(Before-and-after object lists)

★ ★ ★ ★ ★

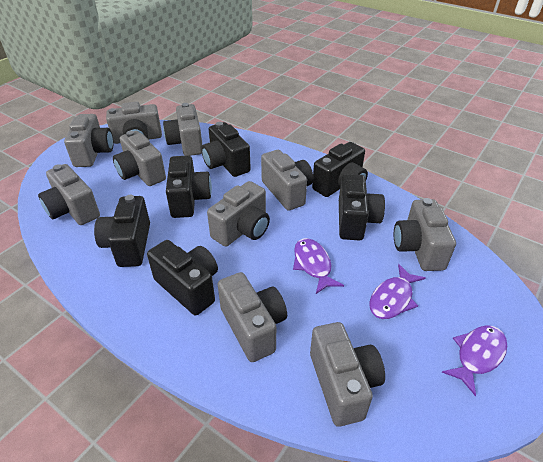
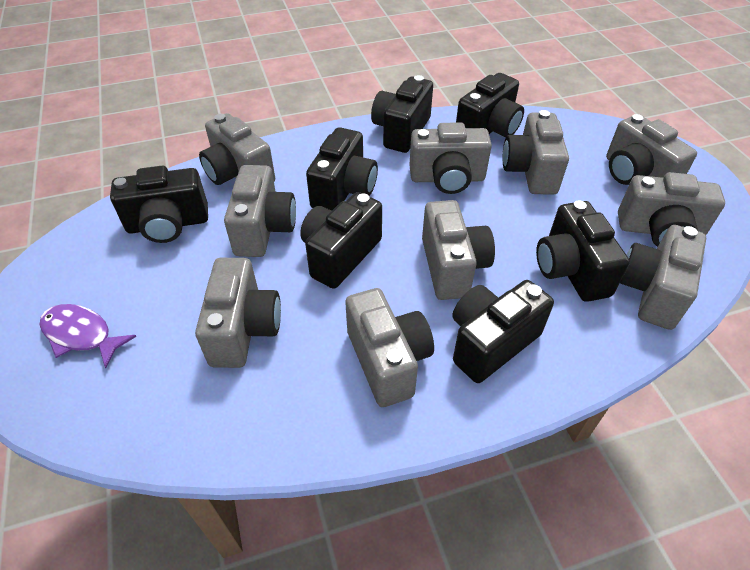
black camera: 6 -> 7
purple fish: 3 -> 1

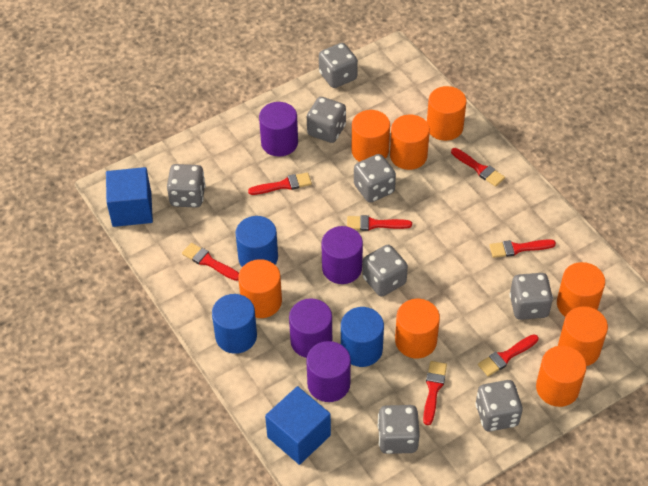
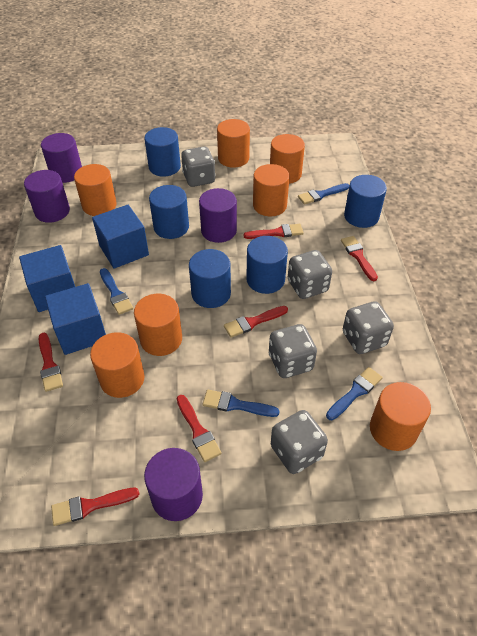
blue brush: 0 -> 4
blue cube: 2 -> 3
blue cylinder: 3 -> 5
grey dice: 8 -> 5
orange cylinder: 8 -> 7
red brush: 7 -> 6

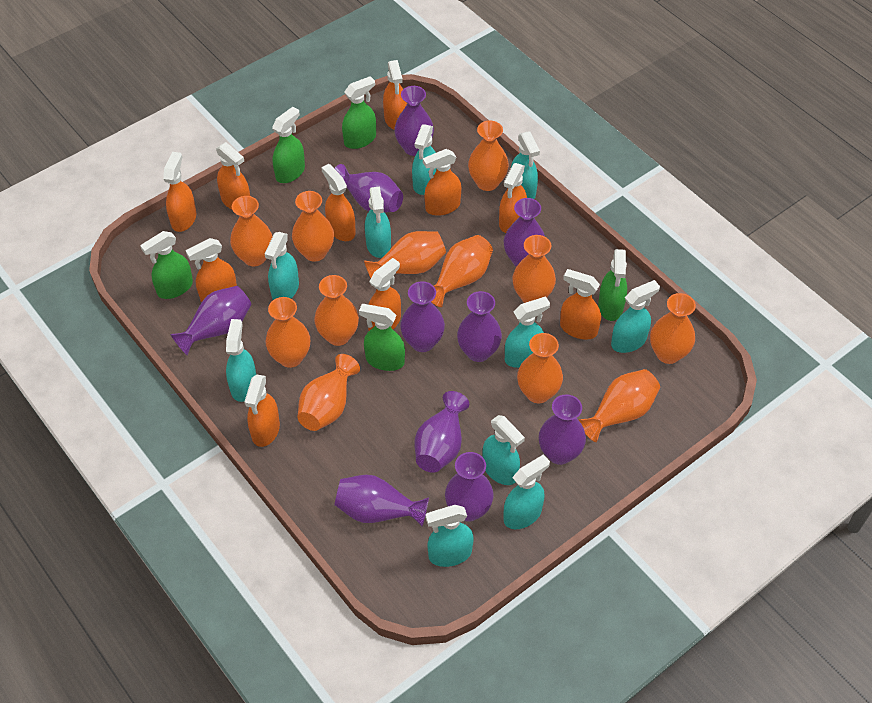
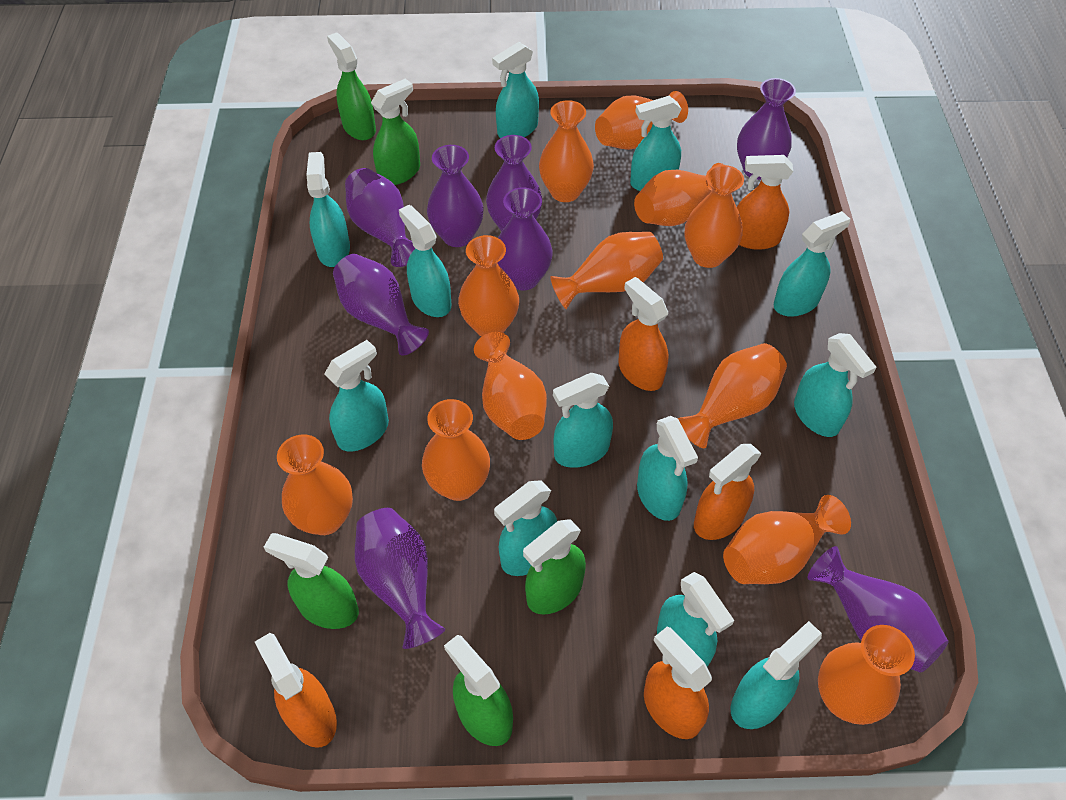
orange spray bottle: 10 -> 5
purple vase: 10 -> 8
turquoise spray bottle: 10 -> 12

★ ★ ★ ★ ★

### Try it
From the records, copy out each line that includes the string "orange".

### Response
orange cylinder: 8 -> 7
orange spray bottle: 10 -> 5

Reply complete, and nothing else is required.